- **YOUR OBJECTIVE**
Give again, word for word, every line below from the one that has "pink brick C9:D9" through the one that has "green brick H8", both included, and no others.
=== RECORDS PROVIDED ===
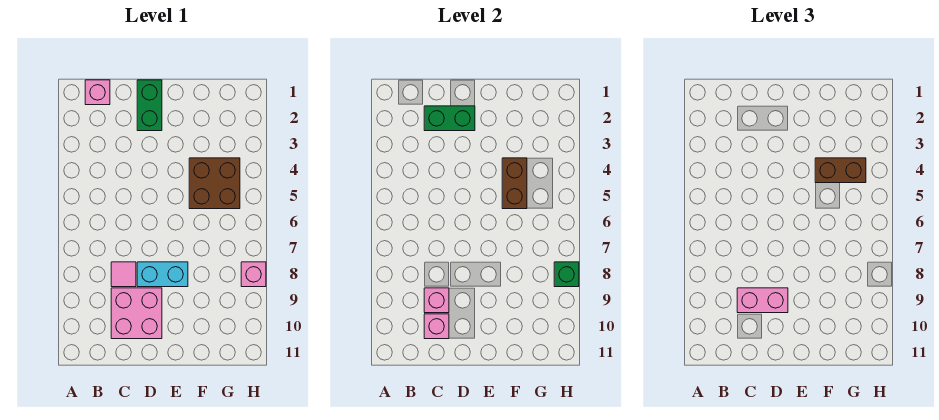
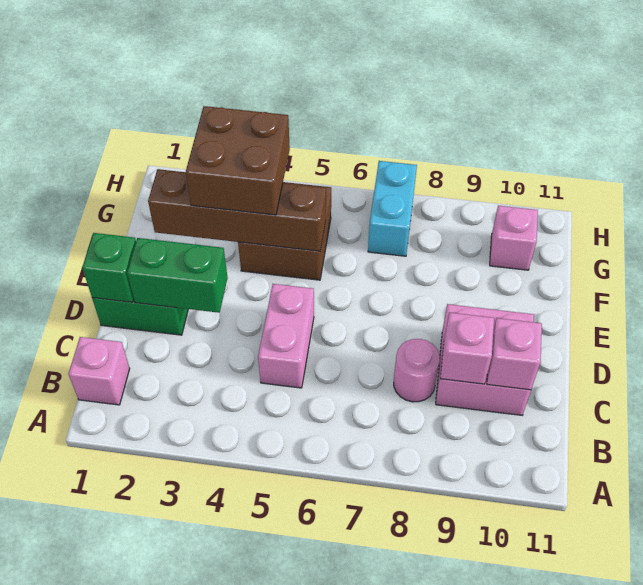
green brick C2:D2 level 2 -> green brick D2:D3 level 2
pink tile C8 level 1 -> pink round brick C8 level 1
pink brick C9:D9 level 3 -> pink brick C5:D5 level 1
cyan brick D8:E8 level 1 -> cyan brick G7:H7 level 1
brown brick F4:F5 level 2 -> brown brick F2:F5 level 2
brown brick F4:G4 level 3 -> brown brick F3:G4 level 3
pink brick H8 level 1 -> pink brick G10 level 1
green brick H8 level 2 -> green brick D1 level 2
===
=== RECORDS PROVIDED ===
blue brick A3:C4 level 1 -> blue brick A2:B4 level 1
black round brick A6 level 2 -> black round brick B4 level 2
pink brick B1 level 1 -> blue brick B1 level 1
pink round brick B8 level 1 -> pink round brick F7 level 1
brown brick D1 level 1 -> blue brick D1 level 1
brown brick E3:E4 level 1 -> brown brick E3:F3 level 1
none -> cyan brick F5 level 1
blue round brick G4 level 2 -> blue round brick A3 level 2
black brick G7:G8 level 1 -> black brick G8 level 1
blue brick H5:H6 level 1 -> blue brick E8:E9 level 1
===
- **SOLVED EXERCISE**
pink brick C9:D9 level 3 -> pink brick C5:D5 level 1
cyan brick D8:E8 level 1 -> cyan brick G7:H7 level 1
brown brick F4:F5 level 2 -> brown brick F2:F5 level 2
brown brick F4:G4 level 3 -> brown brick F3:G4 level 3
pink brick H8 level 1 -> pink brick G10 level 1
green brick H8 level 2 -> green brick D1 level 2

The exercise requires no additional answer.